A faithful, complete transcript of the entries below, without pictures, should be returned.

Coordinate-based object records
****************************************
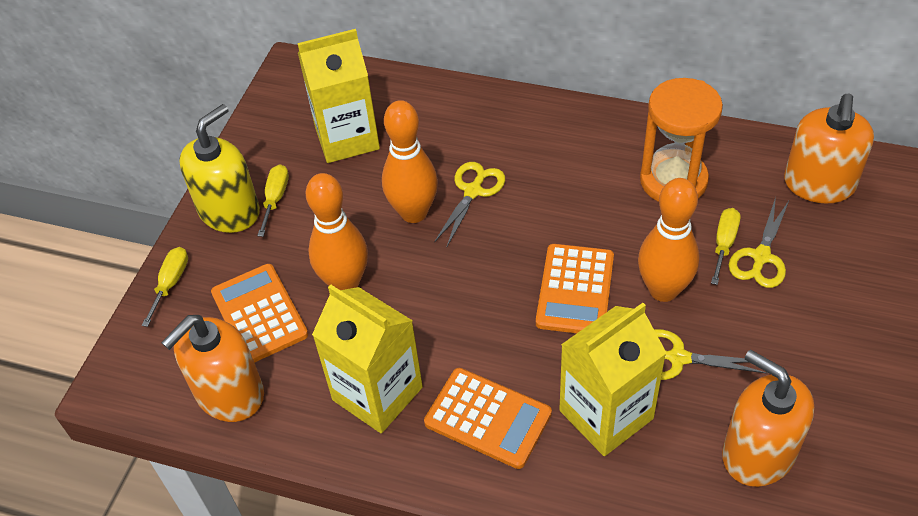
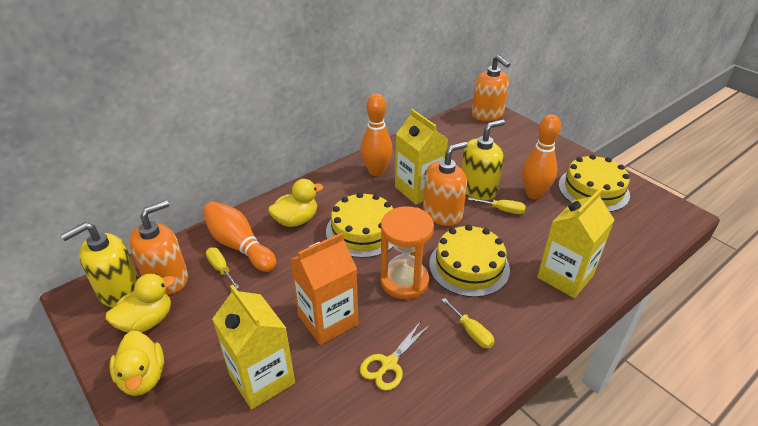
orange calculator: 3 -> 0
orange carton: 0 -> 1
yellow cake: 0 -> 3
yellow duck: 0 -> 3
yellow scissors: 3 -> 1
yellow soap dispenser: 1 -> 2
****************************************
> _EXERCISE RESULT_
orange calculator: 3 -> 0
orange carton: 0 -> 1
yellow cake: 0 -> 3
yellow duck: 0 -> 3
yellow scissors: 3 -> 1
yellow soap dispenser: 1 -> 2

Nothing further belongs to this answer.